## Task directions
Write each entry out again verbatim, pictures excluded.

## Excerpted data

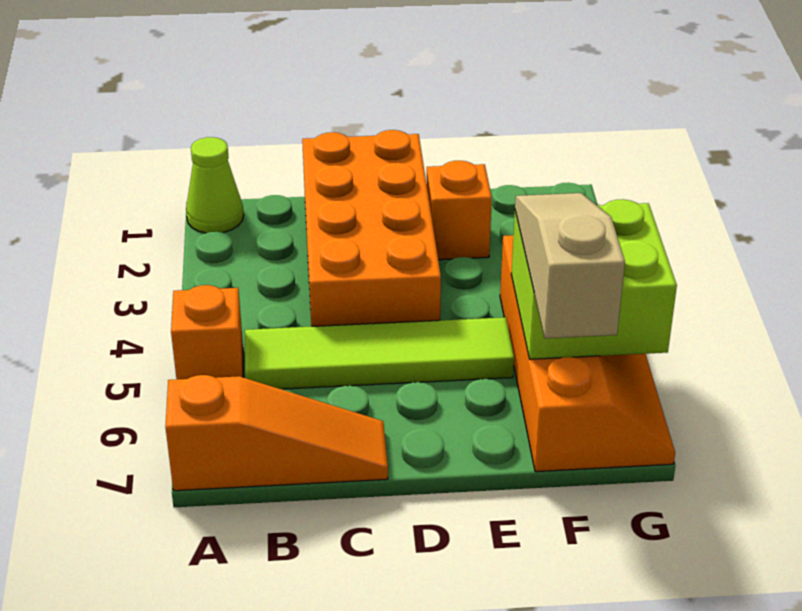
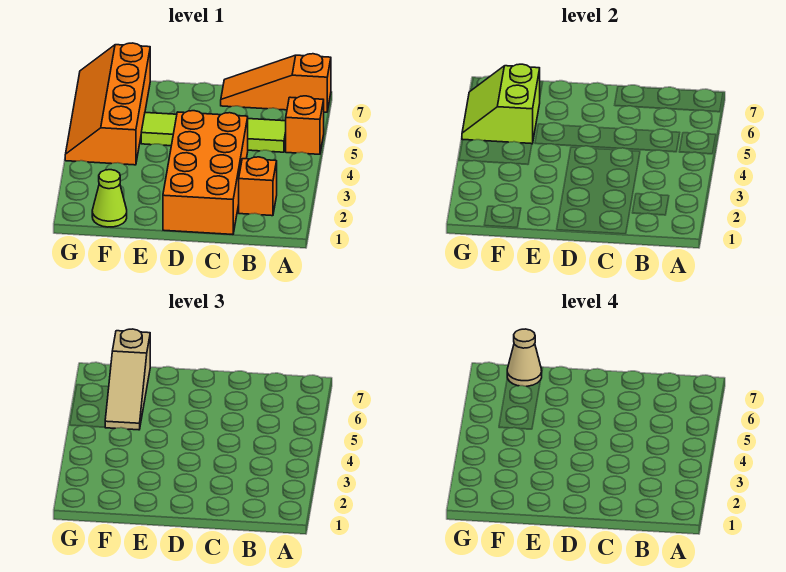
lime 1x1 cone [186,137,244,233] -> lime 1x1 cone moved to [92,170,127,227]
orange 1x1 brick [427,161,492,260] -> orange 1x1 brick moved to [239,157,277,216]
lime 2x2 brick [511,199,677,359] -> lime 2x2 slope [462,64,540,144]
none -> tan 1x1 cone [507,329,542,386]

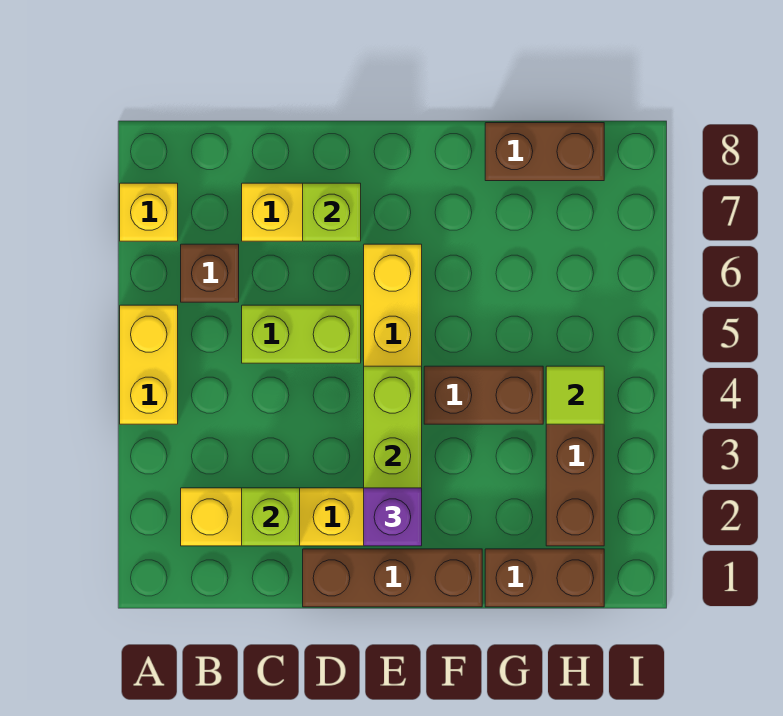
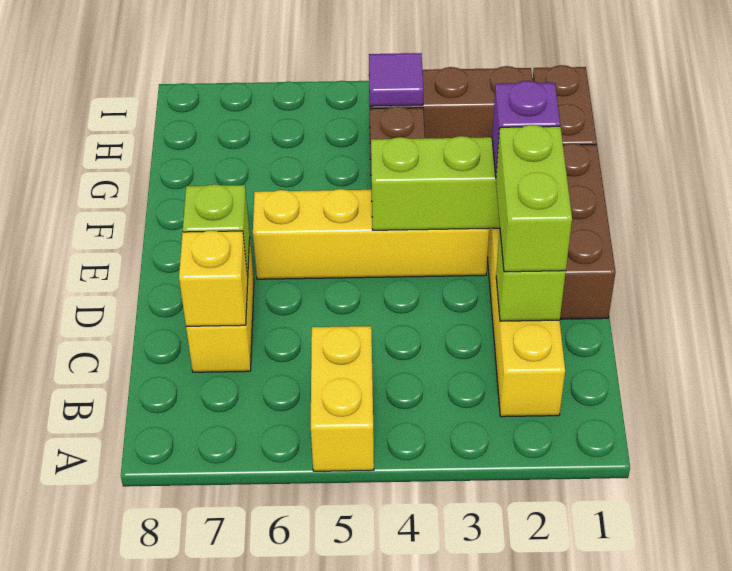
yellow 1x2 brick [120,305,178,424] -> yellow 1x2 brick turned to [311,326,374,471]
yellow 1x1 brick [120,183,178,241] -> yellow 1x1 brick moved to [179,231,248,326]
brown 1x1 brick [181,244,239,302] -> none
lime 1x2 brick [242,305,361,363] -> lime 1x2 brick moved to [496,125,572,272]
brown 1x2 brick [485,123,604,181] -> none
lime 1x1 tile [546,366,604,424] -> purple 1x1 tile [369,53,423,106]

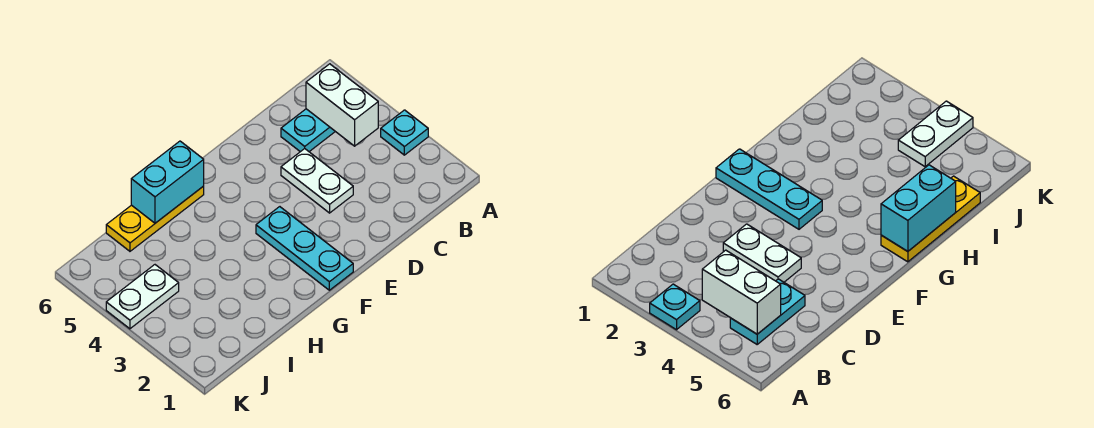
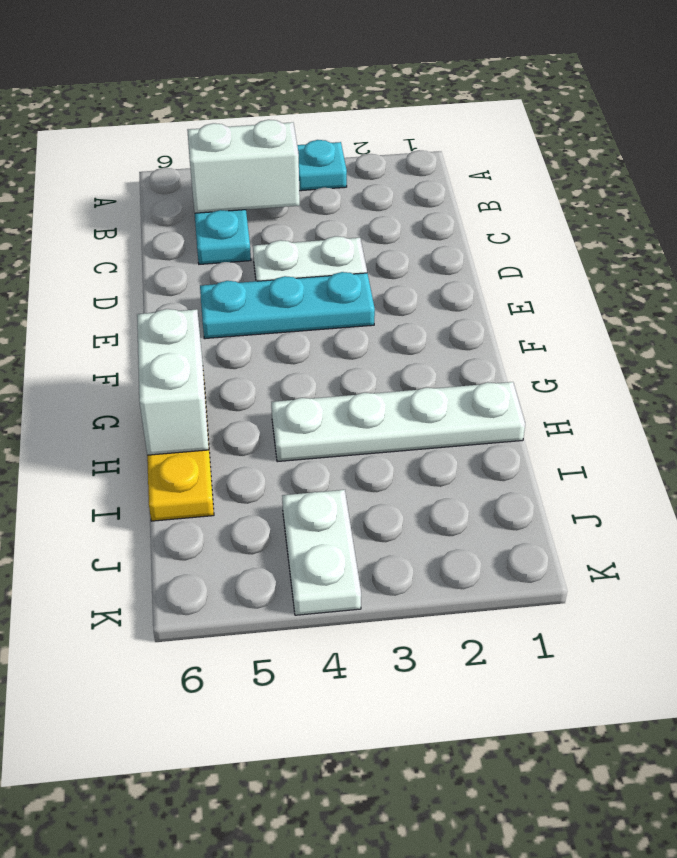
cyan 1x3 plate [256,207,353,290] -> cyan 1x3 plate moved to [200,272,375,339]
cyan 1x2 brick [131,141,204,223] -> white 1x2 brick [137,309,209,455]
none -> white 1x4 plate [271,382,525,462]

## Written solution
lime 1x1 cone [186,137,244,233] -> lime 1x1 cone moved to [92,170,127,227]
orange 1x1 brick [427,161,492,260] -> orange 1x1 brick moved to [239,157,277,216]
lime 2x2 brick [511,199,677,359] -> lime 2x2 slope [462,64,540,144]
none -> tan 1x1 cone [507,329,542,386]

yellow 1x2 brick [120,305,178,424] -> yellow 1x2 brick turned to [311,326,374,471]
yellow 1x1 brick [120,183,178,241] -> yellow 1x1 brick moved to [179,231,248,326]
brown 1x1 brick [181,244,239,302] -> none
lime 1x2 brick [242,305,361,363] -> lime 1x2 brick moved to [496,125,572,272]
brown 1x2 brick [485,123,604,181] -> none
lime 1x1 tile [546,366,604,424] -> purple 1x1 tile [369,53,423,106]

cyan 1x3 plate [256,207,353,290] -> cyan 1x3 plate moved to [200,272,375,339]
cyan 1x2 brick [131,141,204,223] -> white 1x2 brick [137,309,209,455]
none -> white 1x4 plate [271,382,525,462]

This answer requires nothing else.